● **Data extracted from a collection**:
•••••

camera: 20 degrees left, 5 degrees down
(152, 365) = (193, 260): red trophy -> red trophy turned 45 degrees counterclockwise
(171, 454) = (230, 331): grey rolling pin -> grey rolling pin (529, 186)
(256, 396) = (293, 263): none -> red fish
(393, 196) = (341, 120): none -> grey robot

•••••

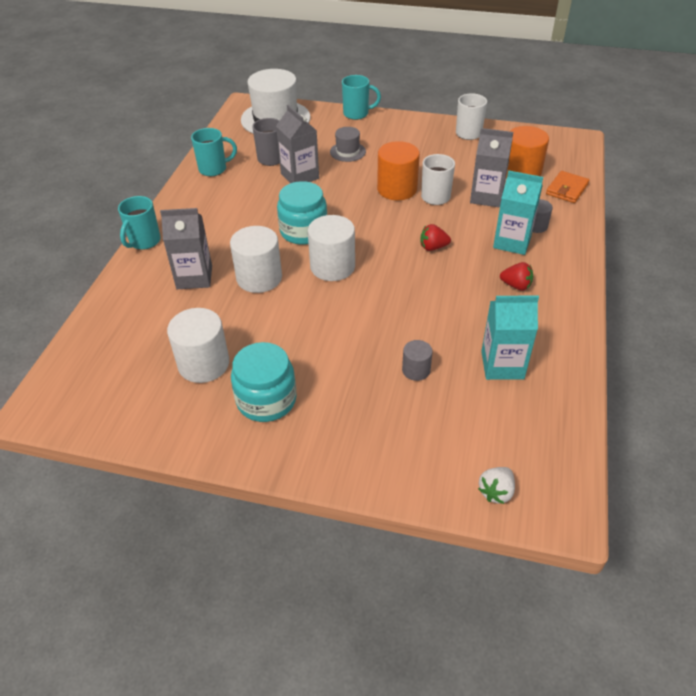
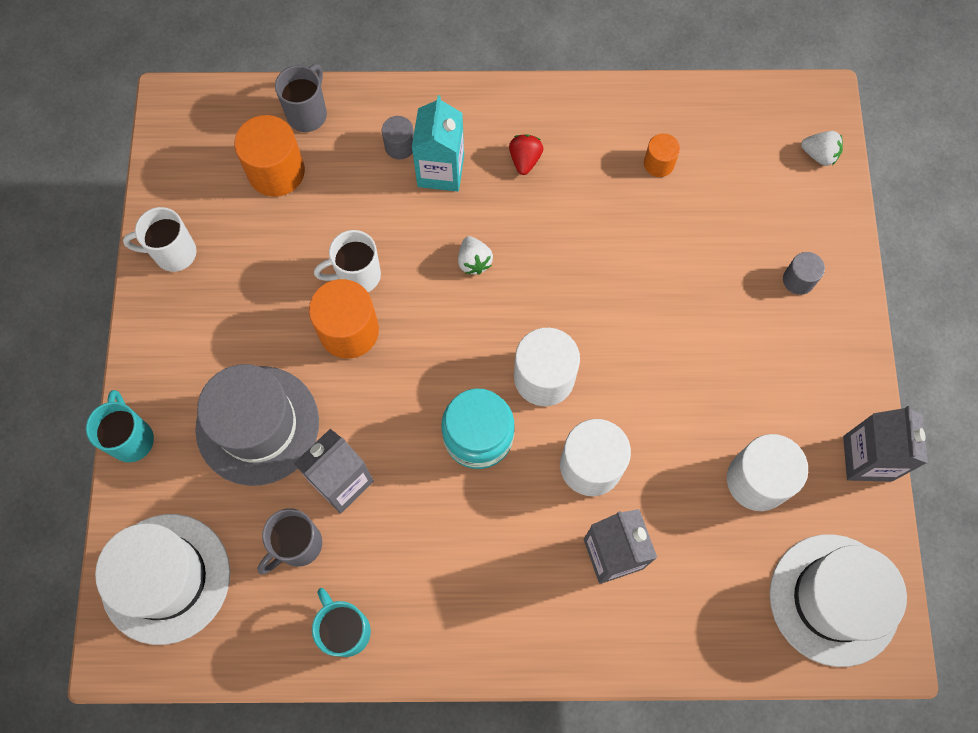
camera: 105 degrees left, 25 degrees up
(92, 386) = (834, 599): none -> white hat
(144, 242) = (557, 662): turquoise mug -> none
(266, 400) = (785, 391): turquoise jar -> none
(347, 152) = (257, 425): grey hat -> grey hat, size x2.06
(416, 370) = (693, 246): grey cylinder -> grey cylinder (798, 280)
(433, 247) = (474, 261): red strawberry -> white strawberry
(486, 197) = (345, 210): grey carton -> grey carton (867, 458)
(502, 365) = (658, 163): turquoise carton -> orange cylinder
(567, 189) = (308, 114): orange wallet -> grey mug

•••••

● **Exercise directions**: The reply should consist solely of the lines above from the one that has "camera: 20 degrees left, 5 degrees down" through the one that has "(393, 196) = (341, 120): none -> grey robot", reproduced exactly.

● **Solved problem**:
camera: 20 degrees left, 5 degrees down
(152, 365) = (193, 260): red trophy -> red trophy turned 45 degrees counterclockwise
(171, 454) = (230, 331): grey rolling pin -> grey rolling pin (529, 186)
(256, 396) = (293, 263): none -> red fish
(393, 196) = (341, 120): none -> grey robot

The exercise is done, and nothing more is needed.